What the exercise asks>
Copy the stretch of items from the start through the line containing "3: (122, 299)", substituting "absolute pixel units" for "absolute pixels" and changing nothing else. Leave the pictures out.

Data in this exercise>
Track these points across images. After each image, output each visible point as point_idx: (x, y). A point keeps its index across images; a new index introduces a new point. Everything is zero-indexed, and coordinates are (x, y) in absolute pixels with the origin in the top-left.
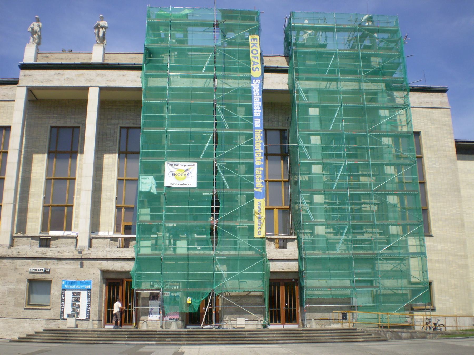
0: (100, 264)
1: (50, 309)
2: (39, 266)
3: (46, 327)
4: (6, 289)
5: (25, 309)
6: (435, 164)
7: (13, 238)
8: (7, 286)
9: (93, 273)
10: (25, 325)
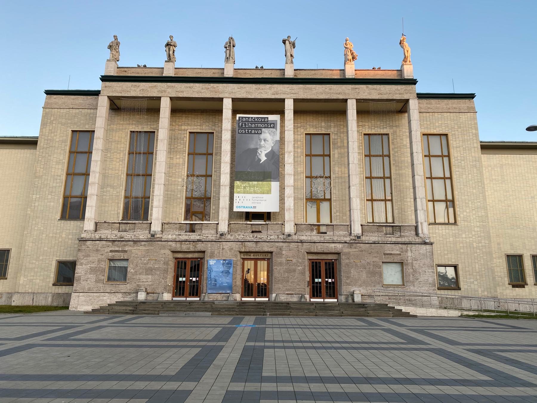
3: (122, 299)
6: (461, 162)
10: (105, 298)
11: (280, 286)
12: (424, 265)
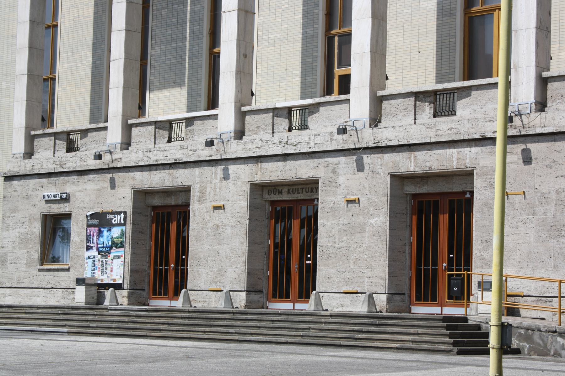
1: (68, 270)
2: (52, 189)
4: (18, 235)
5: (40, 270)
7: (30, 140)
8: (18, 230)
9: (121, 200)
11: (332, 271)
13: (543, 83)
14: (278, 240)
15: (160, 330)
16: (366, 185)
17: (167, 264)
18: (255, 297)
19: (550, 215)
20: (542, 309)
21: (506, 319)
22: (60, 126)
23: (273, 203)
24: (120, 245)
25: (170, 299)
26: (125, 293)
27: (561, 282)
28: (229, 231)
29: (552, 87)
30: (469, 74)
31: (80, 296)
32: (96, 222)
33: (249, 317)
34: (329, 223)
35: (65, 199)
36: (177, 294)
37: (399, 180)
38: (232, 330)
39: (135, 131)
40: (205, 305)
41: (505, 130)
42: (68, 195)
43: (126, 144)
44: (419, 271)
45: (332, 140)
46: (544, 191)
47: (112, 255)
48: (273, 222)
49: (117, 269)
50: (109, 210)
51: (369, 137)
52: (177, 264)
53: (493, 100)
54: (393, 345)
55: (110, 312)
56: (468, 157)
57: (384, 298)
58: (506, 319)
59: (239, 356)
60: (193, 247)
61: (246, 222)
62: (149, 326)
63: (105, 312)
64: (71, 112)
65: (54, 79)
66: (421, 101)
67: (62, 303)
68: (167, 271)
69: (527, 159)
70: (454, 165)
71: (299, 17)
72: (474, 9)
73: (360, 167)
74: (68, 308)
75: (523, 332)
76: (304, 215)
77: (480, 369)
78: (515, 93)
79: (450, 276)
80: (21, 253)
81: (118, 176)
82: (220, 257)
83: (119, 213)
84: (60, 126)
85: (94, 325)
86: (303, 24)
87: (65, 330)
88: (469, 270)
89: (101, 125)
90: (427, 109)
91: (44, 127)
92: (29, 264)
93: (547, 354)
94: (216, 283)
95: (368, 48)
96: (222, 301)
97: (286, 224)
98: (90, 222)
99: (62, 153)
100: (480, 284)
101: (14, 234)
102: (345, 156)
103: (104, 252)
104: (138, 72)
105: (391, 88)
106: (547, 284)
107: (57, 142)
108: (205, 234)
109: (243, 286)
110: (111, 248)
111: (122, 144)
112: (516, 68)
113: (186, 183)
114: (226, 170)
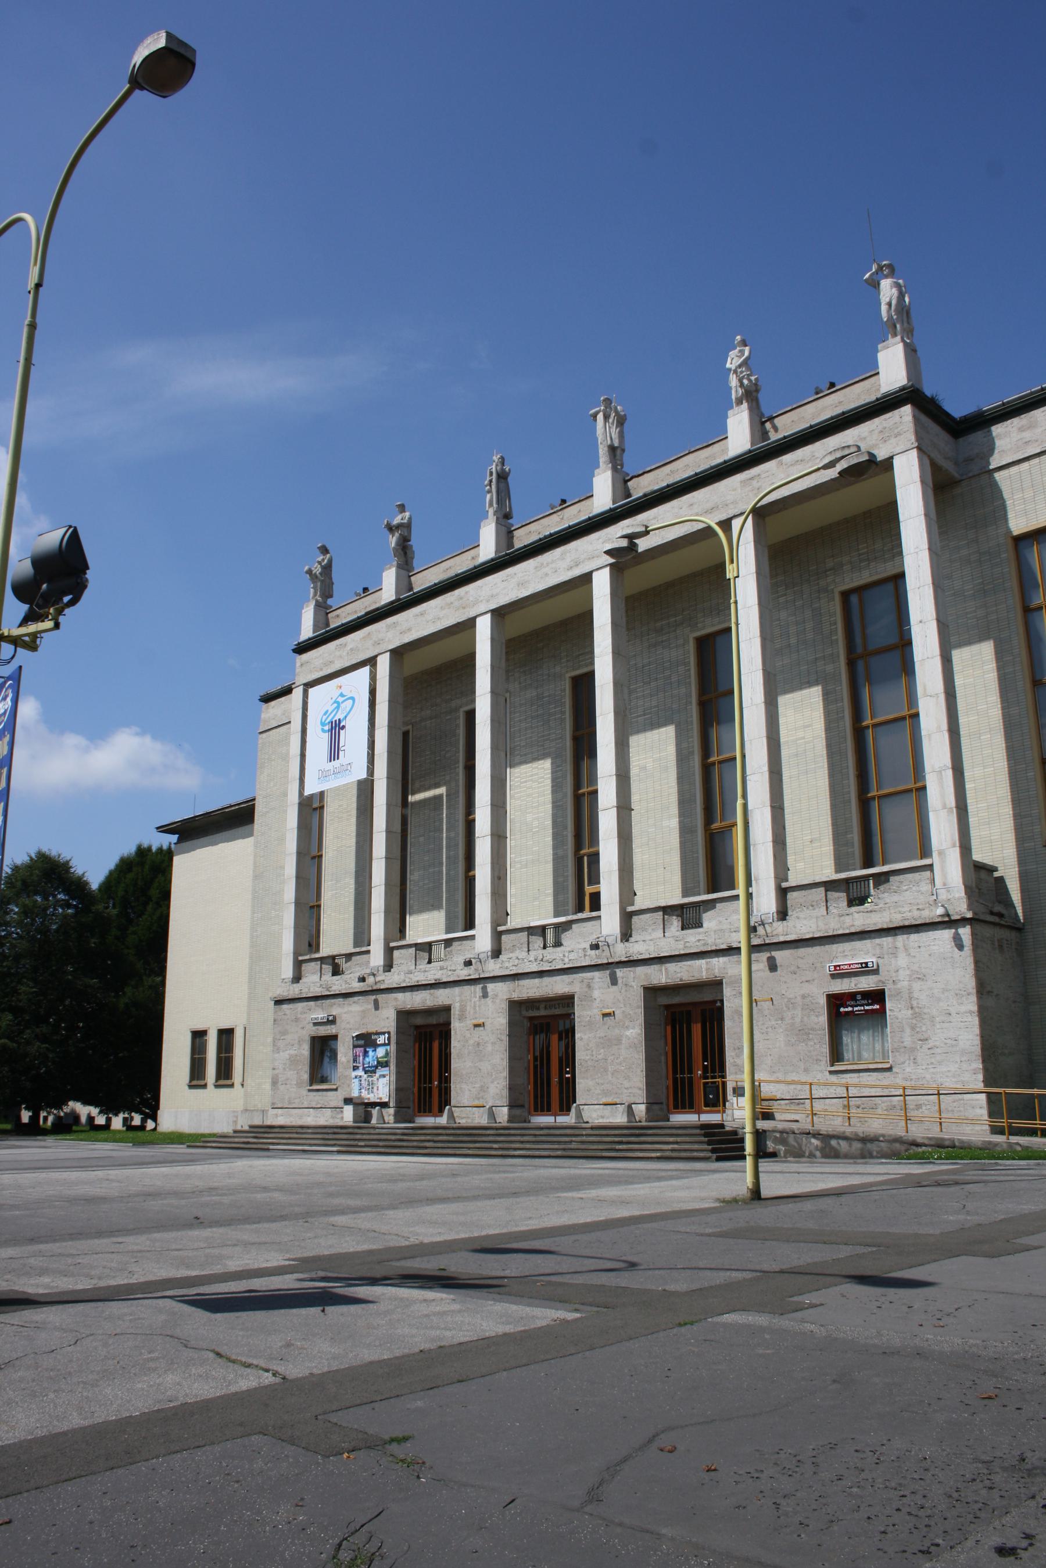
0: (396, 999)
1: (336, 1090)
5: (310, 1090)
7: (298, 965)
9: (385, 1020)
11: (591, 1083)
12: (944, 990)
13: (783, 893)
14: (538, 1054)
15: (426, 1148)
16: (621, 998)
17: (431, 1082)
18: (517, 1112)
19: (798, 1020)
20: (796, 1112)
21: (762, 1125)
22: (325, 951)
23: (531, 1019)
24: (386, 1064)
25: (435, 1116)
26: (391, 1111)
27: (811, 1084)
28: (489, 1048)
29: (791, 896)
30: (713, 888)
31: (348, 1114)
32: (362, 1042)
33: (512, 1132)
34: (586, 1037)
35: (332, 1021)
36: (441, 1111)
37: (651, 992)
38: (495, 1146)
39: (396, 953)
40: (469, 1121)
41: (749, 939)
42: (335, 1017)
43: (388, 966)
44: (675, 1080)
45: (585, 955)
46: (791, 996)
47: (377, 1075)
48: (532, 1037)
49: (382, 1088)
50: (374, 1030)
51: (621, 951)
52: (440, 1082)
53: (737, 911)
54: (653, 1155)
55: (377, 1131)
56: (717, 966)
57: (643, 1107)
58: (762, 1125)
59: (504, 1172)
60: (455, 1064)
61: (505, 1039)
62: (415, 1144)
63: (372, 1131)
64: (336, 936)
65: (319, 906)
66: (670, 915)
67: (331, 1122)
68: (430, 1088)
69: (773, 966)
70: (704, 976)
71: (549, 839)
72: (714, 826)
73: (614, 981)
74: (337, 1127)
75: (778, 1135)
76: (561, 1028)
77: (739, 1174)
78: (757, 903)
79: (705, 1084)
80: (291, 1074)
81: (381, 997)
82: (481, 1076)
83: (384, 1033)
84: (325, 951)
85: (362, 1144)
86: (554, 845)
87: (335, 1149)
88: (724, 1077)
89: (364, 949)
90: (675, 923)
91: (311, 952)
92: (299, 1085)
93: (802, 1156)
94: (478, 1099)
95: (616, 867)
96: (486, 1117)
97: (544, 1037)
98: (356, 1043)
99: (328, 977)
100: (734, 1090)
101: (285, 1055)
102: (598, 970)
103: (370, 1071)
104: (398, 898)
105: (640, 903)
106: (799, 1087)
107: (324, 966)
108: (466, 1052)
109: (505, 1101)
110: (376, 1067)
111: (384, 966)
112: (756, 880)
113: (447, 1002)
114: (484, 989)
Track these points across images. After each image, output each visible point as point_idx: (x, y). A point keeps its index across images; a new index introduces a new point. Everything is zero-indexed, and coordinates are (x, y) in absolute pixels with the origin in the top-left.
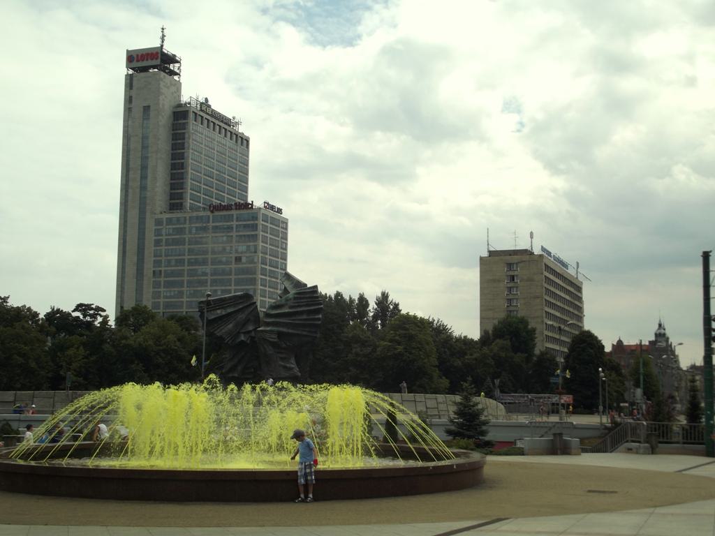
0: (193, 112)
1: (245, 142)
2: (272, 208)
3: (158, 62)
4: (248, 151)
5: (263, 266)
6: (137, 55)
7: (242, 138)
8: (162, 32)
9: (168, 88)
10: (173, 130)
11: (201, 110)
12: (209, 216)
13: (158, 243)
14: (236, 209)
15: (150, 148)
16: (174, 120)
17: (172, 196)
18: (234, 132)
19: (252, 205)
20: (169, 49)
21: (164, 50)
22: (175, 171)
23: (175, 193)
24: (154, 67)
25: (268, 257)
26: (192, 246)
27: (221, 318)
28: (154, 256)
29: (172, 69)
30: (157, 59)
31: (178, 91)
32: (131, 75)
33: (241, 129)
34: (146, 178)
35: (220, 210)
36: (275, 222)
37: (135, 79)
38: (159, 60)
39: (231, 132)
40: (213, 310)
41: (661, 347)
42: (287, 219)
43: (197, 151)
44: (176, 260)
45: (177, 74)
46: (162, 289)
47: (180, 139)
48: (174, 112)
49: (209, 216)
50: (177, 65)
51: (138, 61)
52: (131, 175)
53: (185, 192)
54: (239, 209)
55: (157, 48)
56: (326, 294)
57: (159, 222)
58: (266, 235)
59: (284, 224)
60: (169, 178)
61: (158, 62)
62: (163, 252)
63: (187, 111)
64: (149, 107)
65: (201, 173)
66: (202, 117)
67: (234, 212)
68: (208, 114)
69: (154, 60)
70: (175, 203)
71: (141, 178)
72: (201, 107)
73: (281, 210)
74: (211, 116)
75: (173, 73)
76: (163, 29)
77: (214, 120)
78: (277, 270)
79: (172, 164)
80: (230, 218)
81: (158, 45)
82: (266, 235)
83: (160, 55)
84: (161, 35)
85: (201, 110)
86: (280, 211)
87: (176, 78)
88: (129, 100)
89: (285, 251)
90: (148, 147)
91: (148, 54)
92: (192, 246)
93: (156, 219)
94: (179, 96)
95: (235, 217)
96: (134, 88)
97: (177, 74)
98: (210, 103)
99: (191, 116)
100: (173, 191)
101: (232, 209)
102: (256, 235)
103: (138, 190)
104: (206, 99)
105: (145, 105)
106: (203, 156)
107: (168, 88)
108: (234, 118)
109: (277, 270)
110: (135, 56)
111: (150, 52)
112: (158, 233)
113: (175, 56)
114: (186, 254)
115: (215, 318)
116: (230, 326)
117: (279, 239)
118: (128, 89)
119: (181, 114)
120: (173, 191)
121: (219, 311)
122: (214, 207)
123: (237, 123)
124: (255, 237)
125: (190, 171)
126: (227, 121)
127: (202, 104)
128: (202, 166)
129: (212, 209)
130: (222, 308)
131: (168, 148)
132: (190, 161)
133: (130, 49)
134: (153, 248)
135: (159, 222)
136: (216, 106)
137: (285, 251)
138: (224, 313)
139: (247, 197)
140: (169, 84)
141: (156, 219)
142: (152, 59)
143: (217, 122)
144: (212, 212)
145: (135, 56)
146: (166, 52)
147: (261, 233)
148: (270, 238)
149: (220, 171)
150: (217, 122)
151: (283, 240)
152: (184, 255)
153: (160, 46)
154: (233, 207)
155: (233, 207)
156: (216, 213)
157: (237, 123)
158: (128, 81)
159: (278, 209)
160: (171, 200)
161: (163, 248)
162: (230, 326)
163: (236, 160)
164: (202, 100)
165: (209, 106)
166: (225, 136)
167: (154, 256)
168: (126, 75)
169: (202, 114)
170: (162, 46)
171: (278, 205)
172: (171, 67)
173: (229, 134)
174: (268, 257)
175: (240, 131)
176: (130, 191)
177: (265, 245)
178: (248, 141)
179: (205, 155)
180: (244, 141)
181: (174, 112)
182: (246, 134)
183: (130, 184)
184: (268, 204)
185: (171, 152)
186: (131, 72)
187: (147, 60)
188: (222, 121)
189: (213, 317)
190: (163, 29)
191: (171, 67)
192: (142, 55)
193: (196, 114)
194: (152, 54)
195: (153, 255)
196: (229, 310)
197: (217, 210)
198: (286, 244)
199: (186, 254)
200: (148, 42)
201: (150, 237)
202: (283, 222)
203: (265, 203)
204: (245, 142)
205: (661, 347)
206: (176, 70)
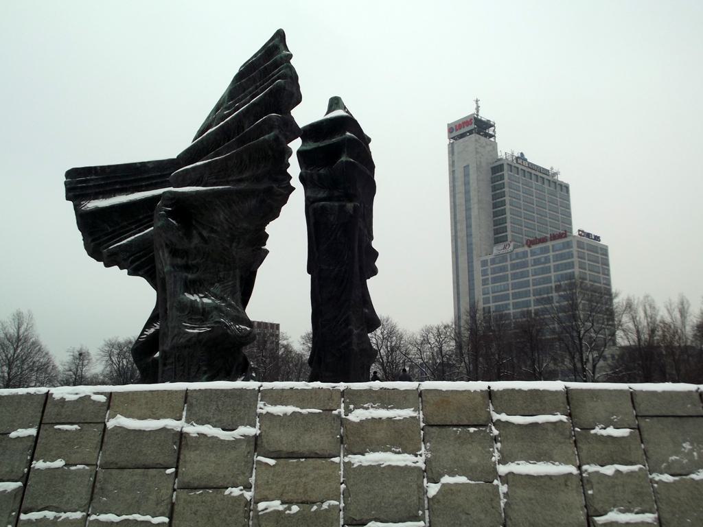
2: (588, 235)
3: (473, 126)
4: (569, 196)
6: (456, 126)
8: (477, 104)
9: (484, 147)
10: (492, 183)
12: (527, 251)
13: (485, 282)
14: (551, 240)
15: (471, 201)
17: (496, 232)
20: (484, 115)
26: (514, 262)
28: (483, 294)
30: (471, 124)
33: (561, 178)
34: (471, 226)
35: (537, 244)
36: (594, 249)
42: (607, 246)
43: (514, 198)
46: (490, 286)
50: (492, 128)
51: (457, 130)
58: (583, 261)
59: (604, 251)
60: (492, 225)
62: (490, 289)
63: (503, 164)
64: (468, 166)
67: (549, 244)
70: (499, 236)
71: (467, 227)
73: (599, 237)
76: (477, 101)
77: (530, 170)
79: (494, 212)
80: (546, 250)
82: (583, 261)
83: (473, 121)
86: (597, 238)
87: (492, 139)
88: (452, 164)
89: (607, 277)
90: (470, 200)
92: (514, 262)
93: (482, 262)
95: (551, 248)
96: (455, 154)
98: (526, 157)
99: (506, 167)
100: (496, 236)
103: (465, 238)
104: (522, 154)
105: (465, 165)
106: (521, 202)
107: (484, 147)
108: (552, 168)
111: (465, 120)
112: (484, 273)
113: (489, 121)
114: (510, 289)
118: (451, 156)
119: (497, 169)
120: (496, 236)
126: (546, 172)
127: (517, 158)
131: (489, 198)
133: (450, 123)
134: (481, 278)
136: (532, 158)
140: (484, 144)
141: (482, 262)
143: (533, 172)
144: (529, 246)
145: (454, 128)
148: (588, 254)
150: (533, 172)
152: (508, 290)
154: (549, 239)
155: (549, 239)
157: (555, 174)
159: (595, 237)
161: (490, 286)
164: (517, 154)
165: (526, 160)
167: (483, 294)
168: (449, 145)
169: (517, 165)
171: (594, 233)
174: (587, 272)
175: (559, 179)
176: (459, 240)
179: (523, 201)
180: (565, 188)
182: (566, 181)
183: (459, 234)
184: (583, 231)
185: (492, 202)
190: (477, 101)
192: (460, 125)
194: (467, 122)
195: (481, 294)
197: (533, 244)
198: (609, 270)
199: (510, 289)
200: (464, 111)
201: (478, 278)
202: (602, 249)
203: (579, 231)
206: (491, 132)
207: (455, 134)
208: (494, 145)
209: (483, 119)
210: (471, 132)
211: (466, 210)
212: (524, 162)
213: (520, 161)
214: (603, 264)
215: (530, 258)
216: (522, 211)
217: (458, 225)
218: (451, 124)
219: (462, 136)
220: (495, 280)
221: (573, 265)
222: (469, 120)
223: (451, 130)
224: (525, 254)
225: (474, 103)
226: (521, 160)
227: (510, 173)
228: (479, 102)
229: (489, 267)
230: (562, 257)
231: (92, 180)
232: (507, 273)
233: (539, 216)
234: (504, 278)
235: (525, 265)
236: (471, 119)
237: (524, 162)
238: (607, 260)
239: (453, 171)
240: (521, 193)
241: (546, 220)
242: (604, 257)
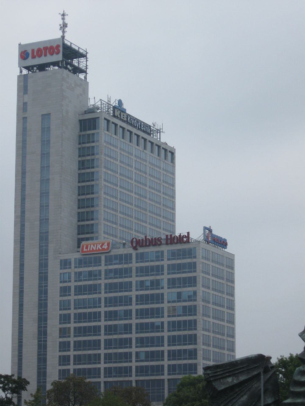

Final result>
Track these points across images. After each image, output each visible point as point_idx: (x, y). A point keeps its index across images; a new index introduces a new point. Everything is zero-indexed, and coordinates are (x, y) in absolute pixel units with the origin in the top-left.
0: (100, 264)
1: (50, 309)
2: (39, 266)
3: (46, 327)
4: (6, 289)
5: (25, 309)
6: (435, 164)
7: (13, 238)
8: (7, 286)
9: (93, 273)
10: (25, 325)
3: (122, 299)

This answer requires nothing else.